** Opening Information provided block **
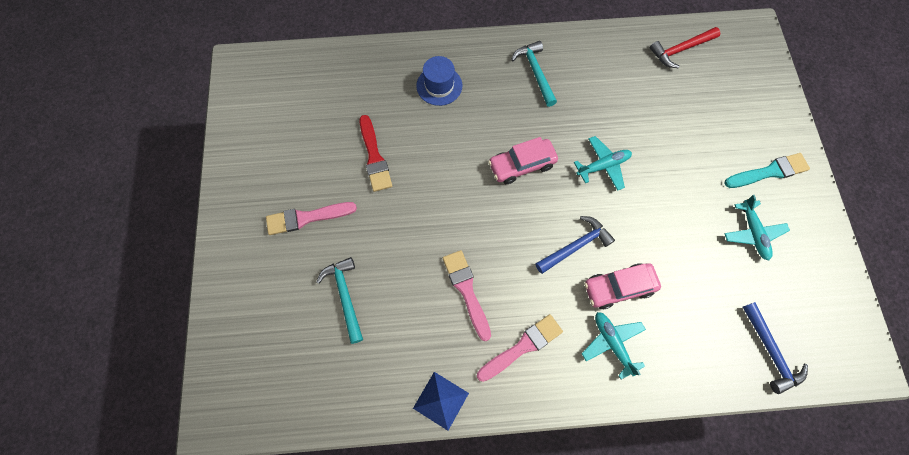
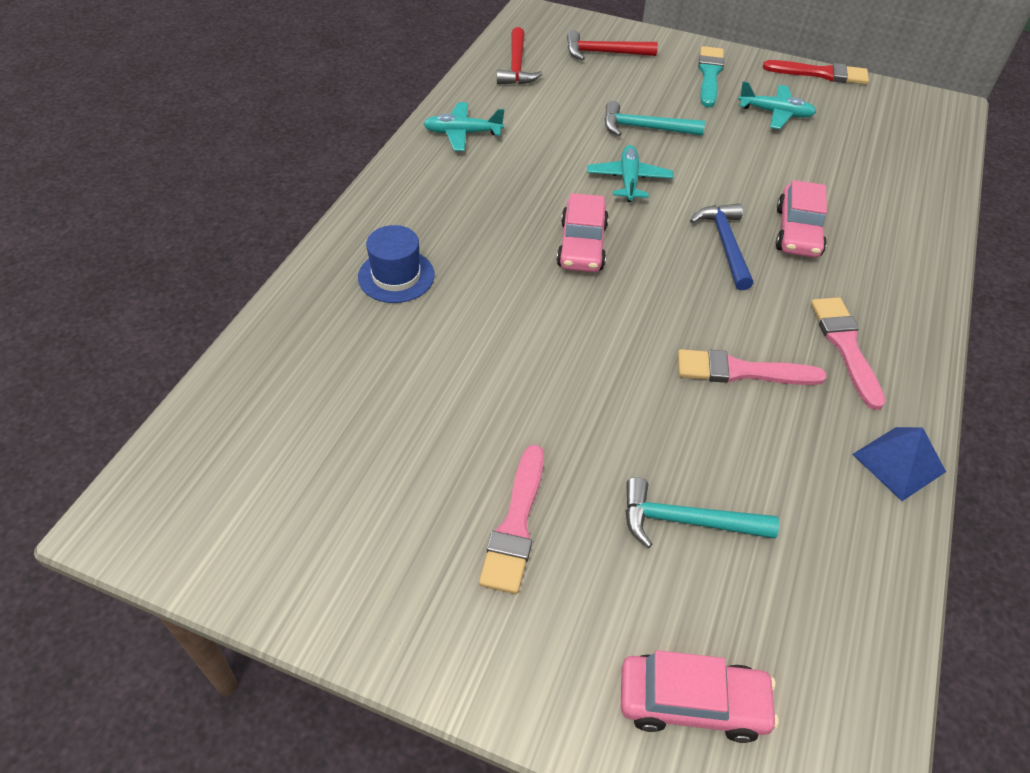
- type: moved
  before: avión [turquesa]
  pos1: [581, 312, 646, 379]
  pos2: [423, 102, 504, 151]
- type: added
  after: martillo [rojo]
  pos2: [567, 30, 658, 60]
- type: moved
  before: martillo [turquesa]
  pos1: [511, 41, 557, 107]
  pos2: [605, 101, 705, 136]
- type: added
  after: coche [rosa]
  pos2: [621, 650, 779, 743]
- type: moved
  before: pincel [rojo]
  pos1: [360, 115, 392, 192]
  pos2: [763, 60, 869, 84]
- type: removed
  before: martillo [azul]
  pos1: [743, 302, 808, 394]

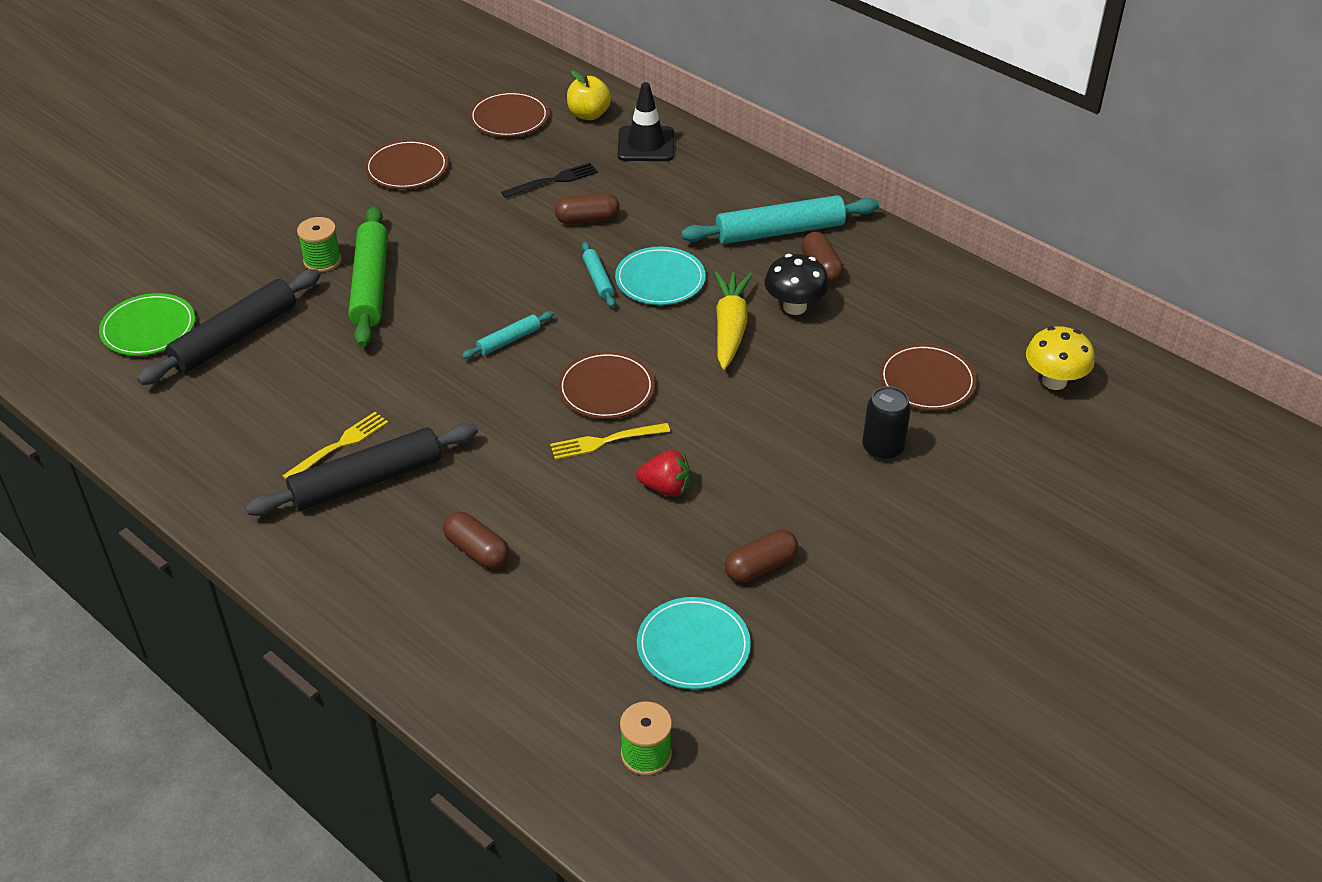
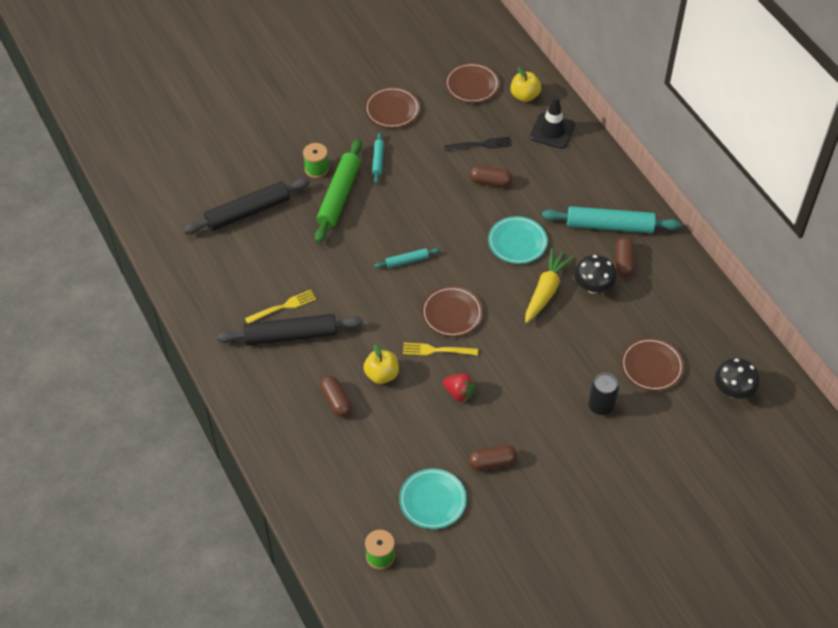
- type: added
  after: manzana [amarillo]
  pos2: [363, 344, 399, 384]
- type: moved
  before: rodillo [turquesa]
  pos1: [582, 242, 615, 307]
  pos2: [372, 132, 384, 183]
- type: recoloured
  before: seta [amarillo]
  after: seta [negro]
  pos1: [1026, 326, 1095, 390]
  pos2: [715, 358, 760, 399]
- type: removed
  before: plato [verde]
  pos1: [99, 293, 195, 356]

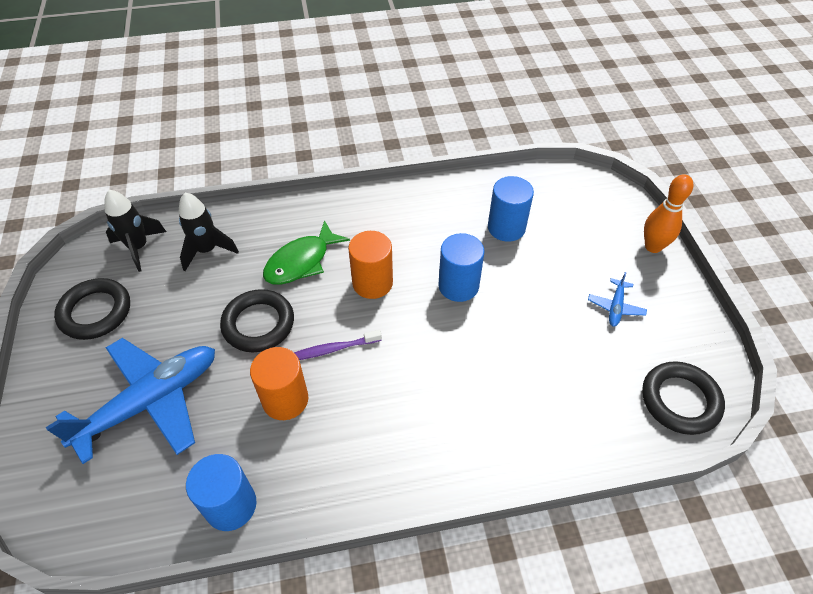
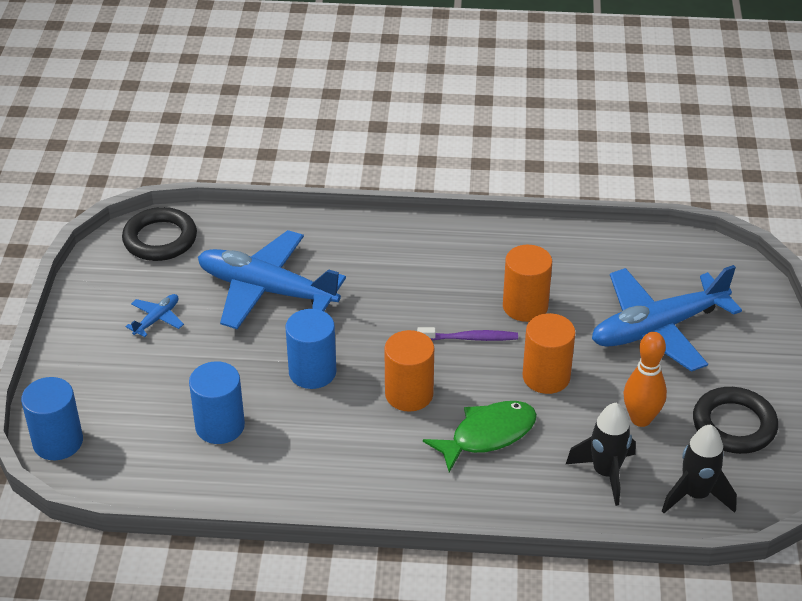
- type: moved
  before: cilindro [azul]
  pos1: [186, 454, 256, 531]
  pos2: [21, 377, 83, 460]
- type: added
  after: avión [azul]
  pos2: [198, 230, 346, 329]
- type: replaced
  before: anillo [negro]
  after: cilindro [naranja]
  pos1: [220, 289, 294, 352]
  pos2: [522, 313, 576, 394]
- type: moved
  before: bolo [naranja]
  pos1: [644, 174, 693, 253]
  pos2: [624, 332, 667, 427]

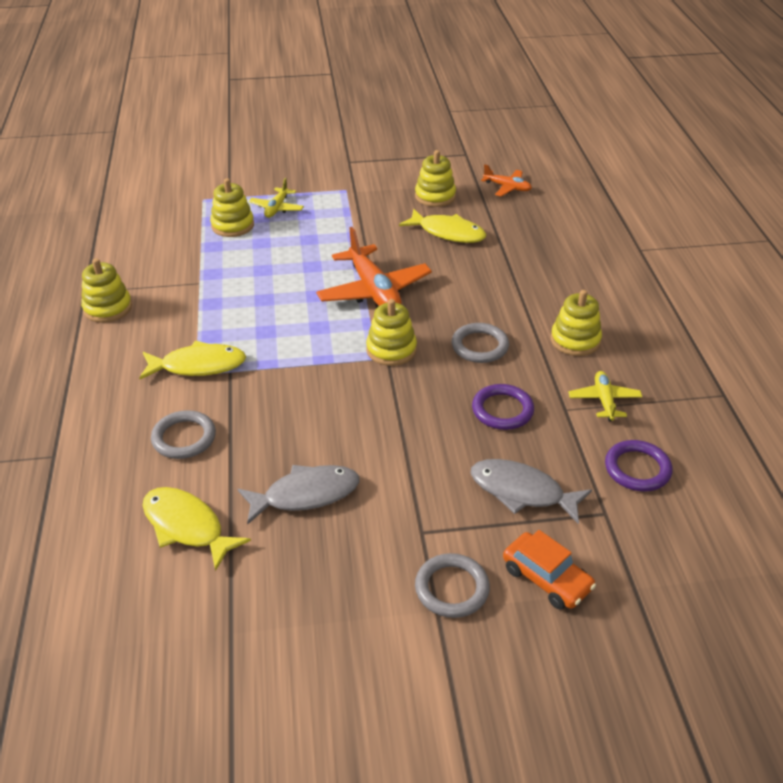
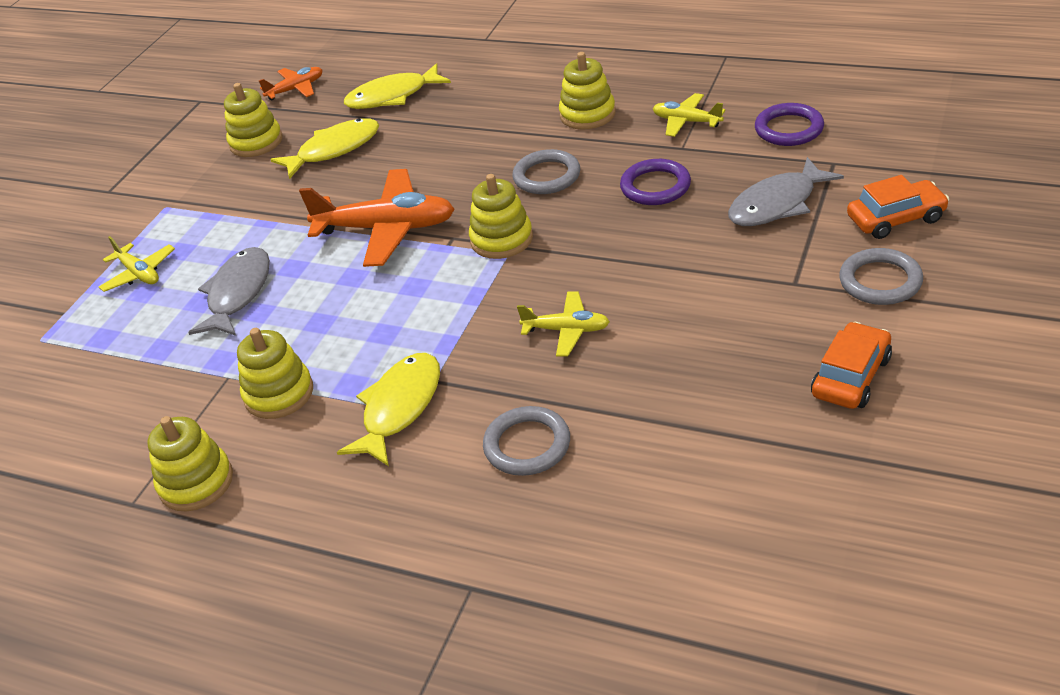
- type: moved
  before: pez [gris]
  pos1: [238, 465, 359, 525]
  pos2: [188, 247, 270, 336]
- type: moved
  before: juguete apilable [amarillo]
  pos1: [210, 178, 254, 237]
  pos2: [237, 328, 313, 419]
- type: moved
  before: pez [amarillo]
  pos1: [143, 487, 251, 571]
  pos2: [344, 63, 451, 109]
- type: added
  after: avión [amarillo]
  pos2: [517, 292, 610, 356]
- type: added
  after: coche [naranja]
  pos2: [811, 322, 892, 409]

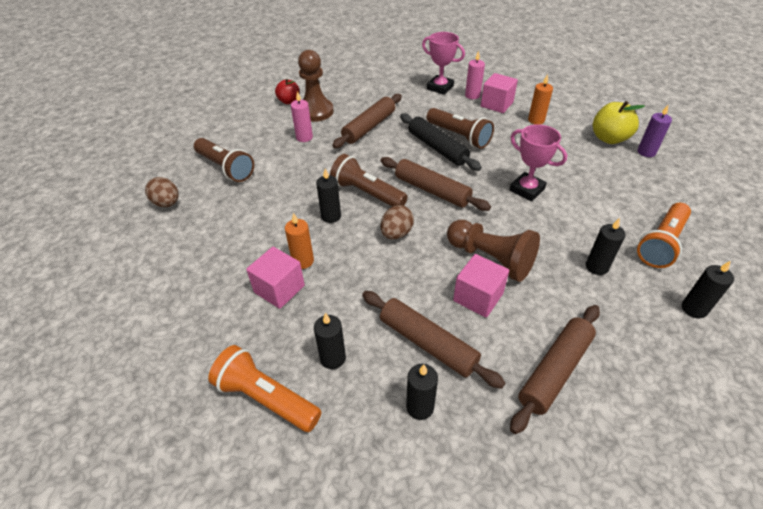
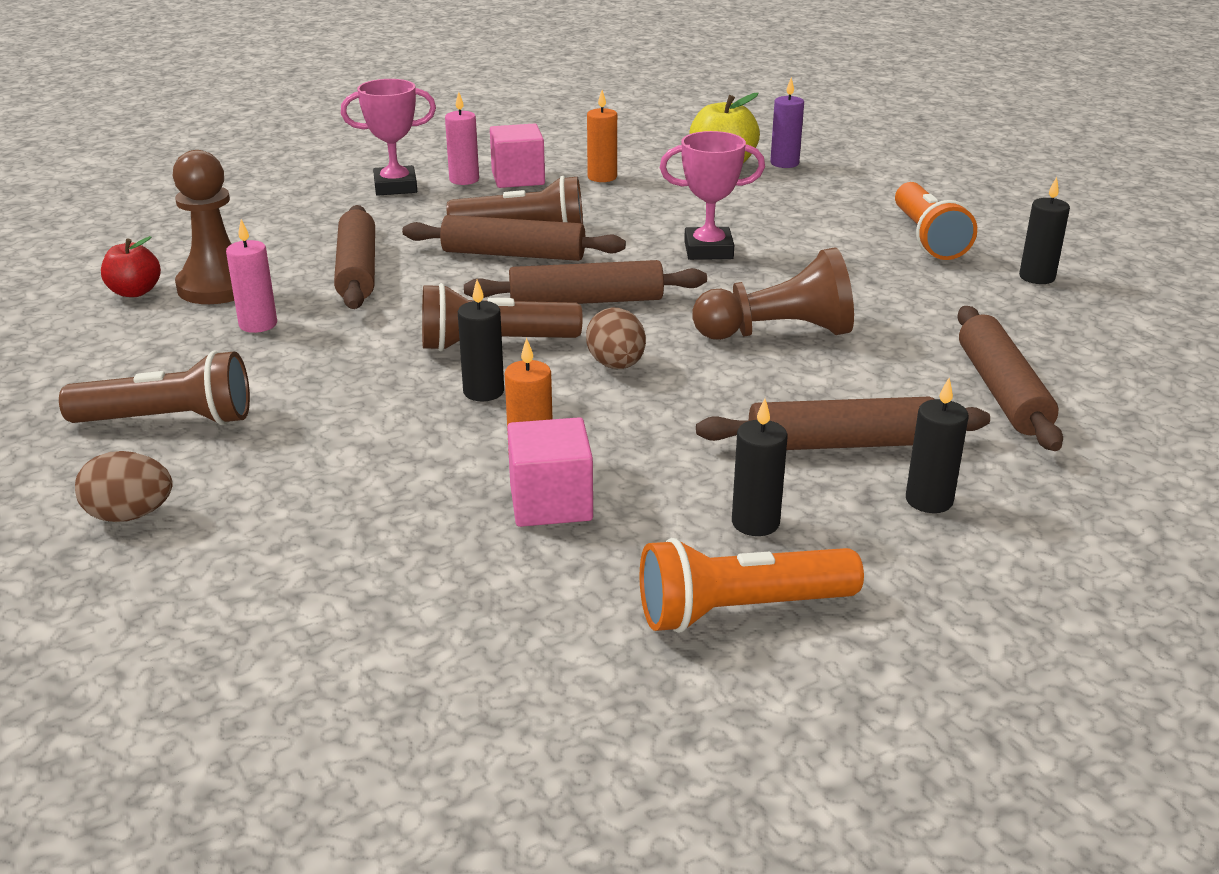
- type: recoloured
  before: rodillo [negro]
  after: rodillo [marrón]
  pos1: [400, 113, 482, 171]
  pos2: [402, 215, 626, 261]
- type: removed
  before: cubo [rosa]
  pos1: [453, 254, 509, 318]
- type: removed
  before: vela [negro]
  pos1: [586, 218, 625, 275]

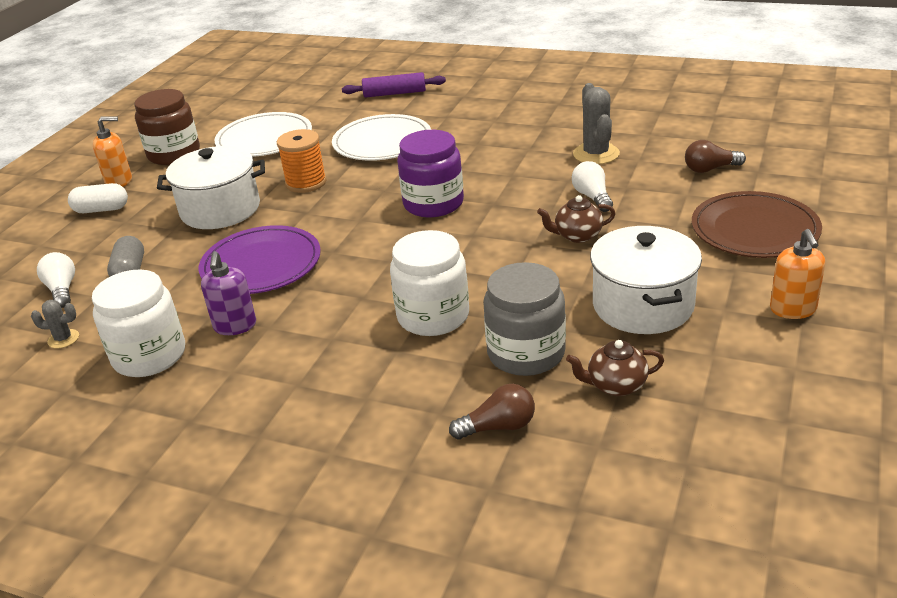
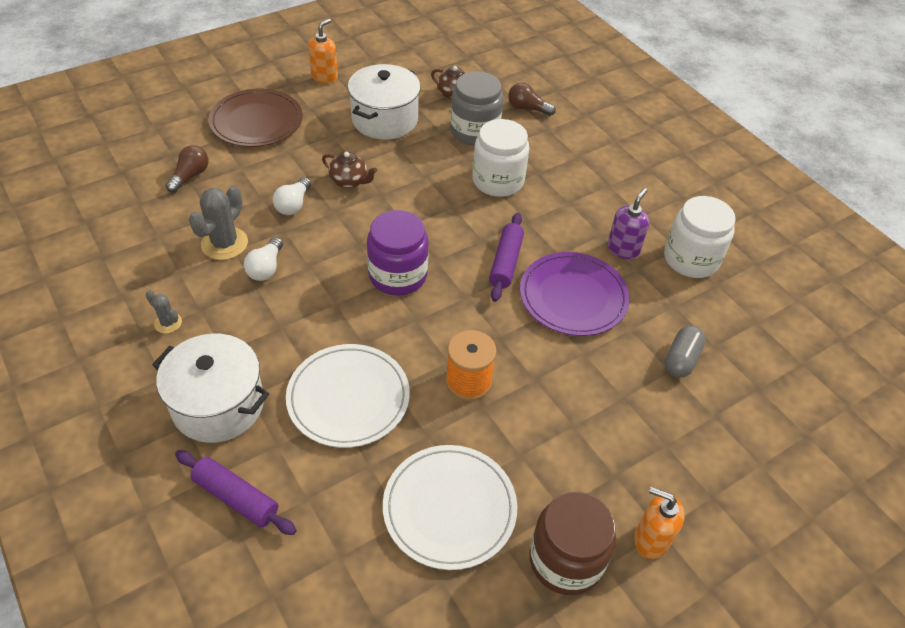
- type: moved
  before: cactus [gris]
  pos1: [31, 300, 79, 348]
  pos2: [145, 290, 182, 333]
- type: moved
  before: olla [blanco]
  pos1: [157, 146, 265, 229]
  pos2: [152, 334, 269, 443]
- type: turned
  before: bombilla [marrón]
  pos1: [685, 140, 746, 173]
  pos2: [166, 145, 209, 193]
  turn: -90
- type: moved
  before: bombilla [blanco]
  pos1: [37, 252, 75, 308]
  pos2: [244, 237, 283, 281]
- type: added
  after: rodillo [morado]
  pos2: [489, 213, 524, 302]
- type: removed
  before: cápsula [blanco]
  pos1: [68, 183, 128, 213]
** Closing Information provided block **
-- Task objective --
In the listing above, find the line with "after: coche [rosa]" and the line with "before: martillo [azul]", then reproduce both and every line between them exactly.

-- Answer space --
  after: coche [rosa]
  pos2: [621, 650, 779, 743]
- type: moved
  before: pincel [rojo]
  pos1: [360, 115, 392, 192]
  pos2: [763, 60, 869, 84]
- type: removed
  before: martillo [azul]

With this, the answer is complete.